• Task goal
When the line containing "camera: 10 degrees left, 0 degrees up" appears in the entries below, begin printing there and stop after the line containing "(755, 176) = (958, 251): yellow"; print each of those lines exactly and no other line.

• Data under study
════════════════════
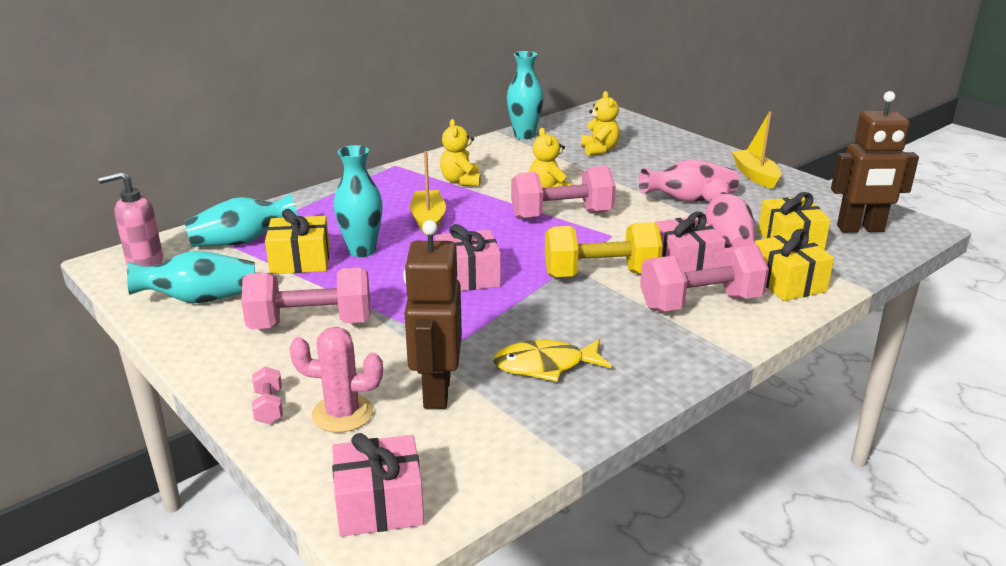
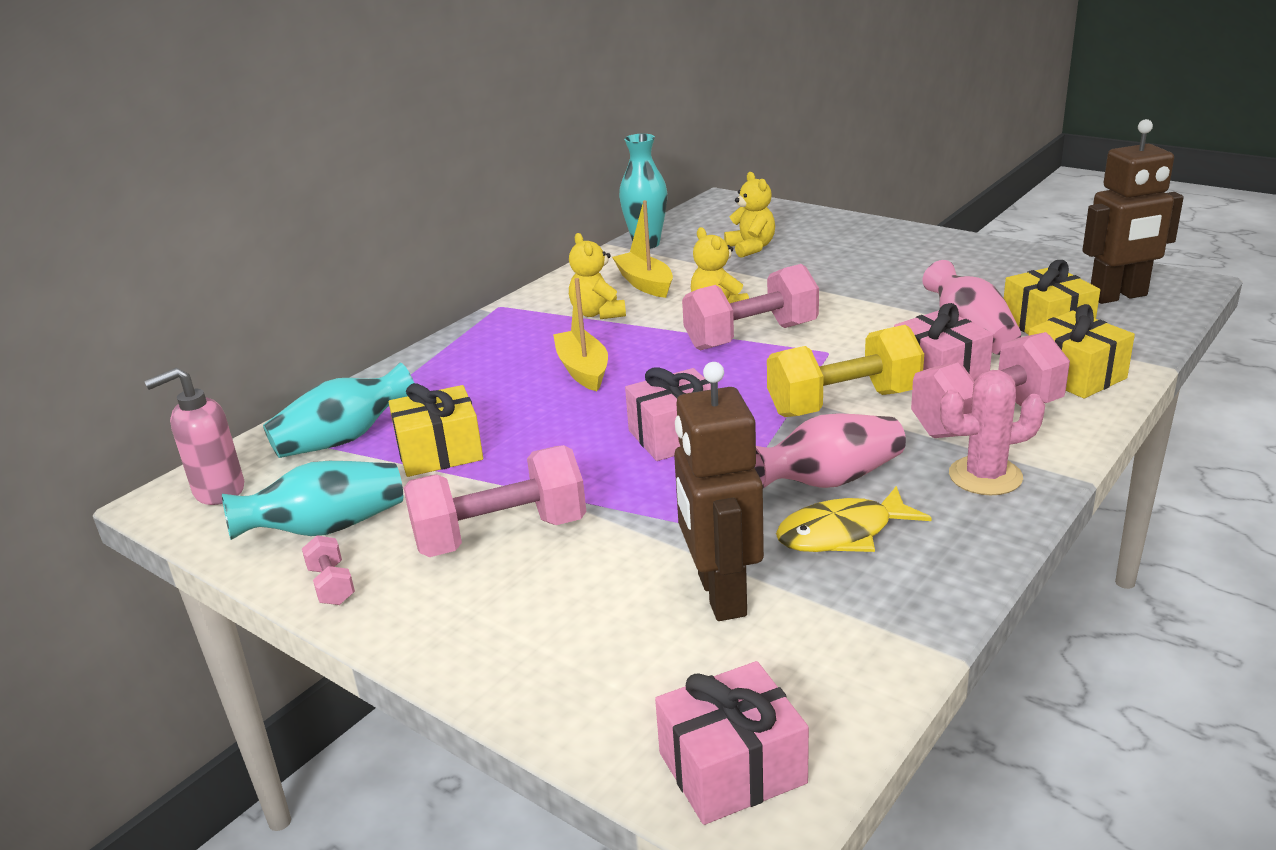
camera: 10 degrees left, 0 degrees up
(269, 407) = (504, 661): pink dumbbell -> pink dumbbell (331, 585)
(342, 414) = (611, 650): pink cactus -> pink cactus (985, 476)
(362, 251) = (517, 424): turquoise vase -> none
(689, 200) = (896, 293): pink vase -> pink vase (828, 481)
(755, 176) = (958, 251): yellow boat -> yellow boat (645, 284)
════════════════════
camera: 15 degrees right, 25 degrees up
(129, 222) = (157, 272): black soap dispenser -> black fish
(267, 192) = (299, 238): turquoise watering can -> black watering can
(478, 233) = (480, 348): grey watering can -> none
════════════════════
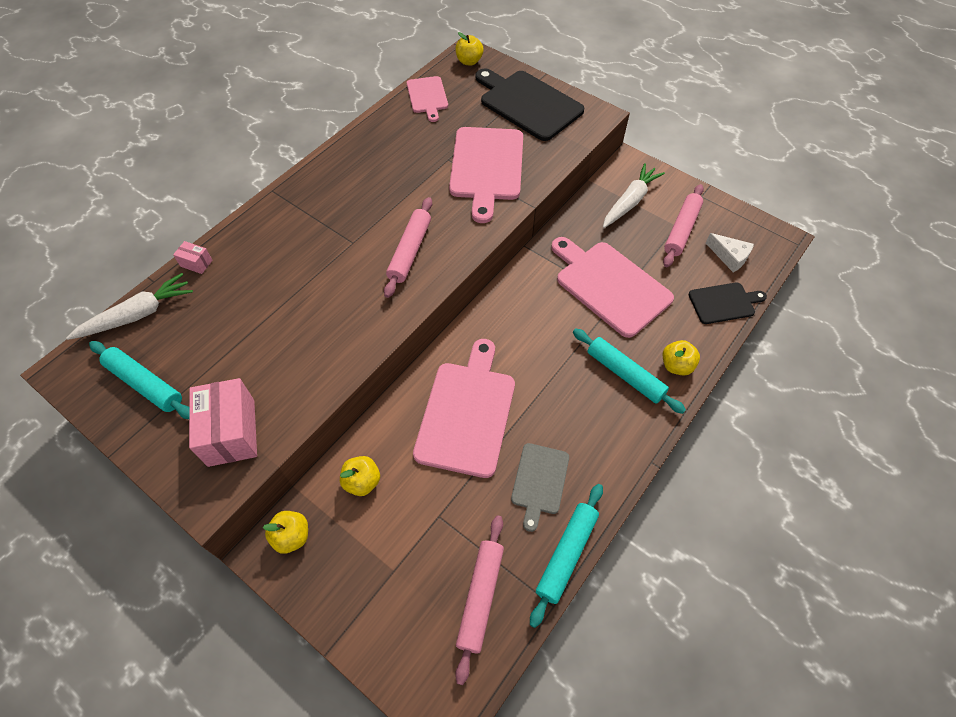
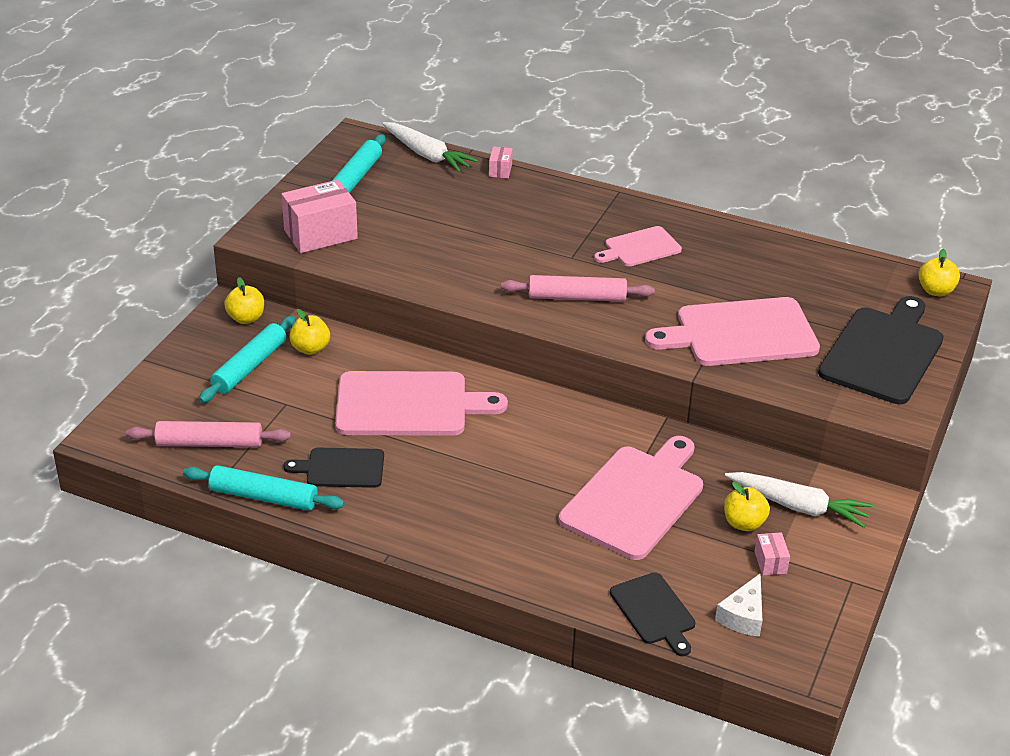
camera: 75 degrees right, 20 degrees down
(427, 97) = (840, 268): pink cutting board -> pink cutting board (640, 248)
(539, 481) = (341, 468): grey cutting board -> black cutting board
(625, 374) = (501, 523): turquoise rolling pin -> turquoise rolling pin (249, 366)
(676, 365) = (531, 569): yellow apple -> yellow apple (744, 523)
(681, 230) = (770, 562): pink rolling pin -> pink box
════════════════════
• Your response
camera: 10 degrees left, 0 degrees up
(269, 407) = (504, 661): pink dumbbell -> pink dumbbell (331, 585)
(342, 414) = (611, 650): pink cactus -> pink cactus (985, 476)
(362, 251) = (517, 424): turquoise vase -> none
(689, 200) = (896, 293): pink vase -> pink vase (828, 481)
(755, 176) = (958, 251): yellow boat -> yellow boat (645, 284)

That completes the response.